▶ _Object correspondence data_
*** Begin section ***

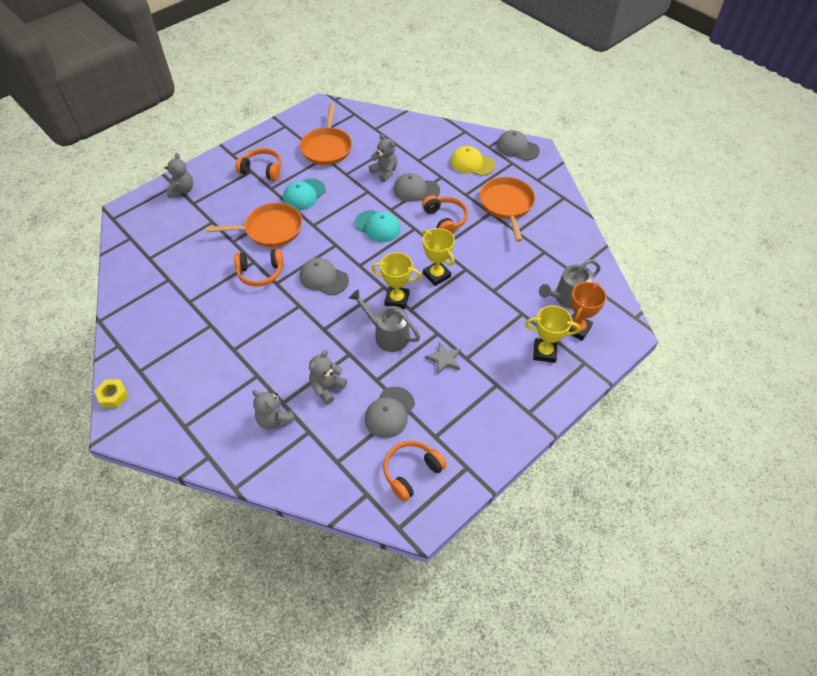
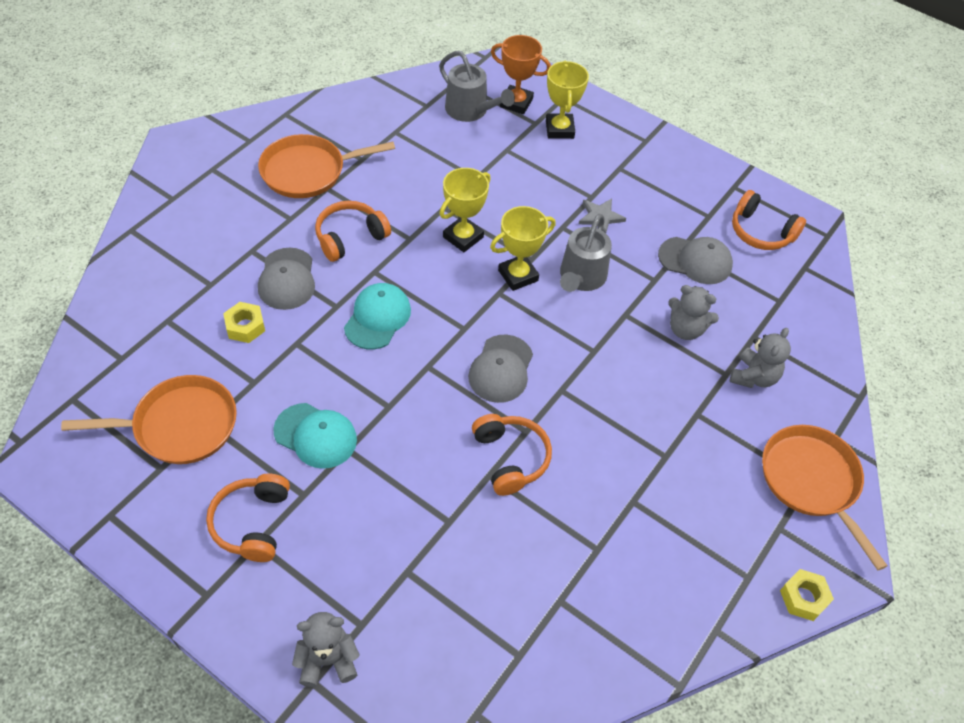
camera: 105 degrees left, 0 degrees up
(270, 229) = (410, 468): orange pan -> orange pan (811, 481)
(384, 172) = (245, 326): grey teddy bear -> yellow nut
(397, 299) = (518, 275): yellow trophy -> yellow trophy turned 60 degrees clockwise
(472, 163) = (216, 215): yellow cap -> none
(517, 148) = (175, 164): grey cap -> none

*** End section ***

Retype all entries exactly as they appear, dropping the images.

▶ _ANSWER TO THIS EXERCISE_
camera: 105 degrees left, 0 degrees up
(270, 229) = (410, 468): orange pan -> orange pan (811, 481)
(384, 172) = (245, 326): grey teddy bear -> yellow nut
(397, 299) = (518, 275): yellow trophy -> yellow trophy turned 60 degrees clockwise
(472, 163) = (216, 215): yellow cap -> none
(517, 148) = (175, 164): grey cap -> none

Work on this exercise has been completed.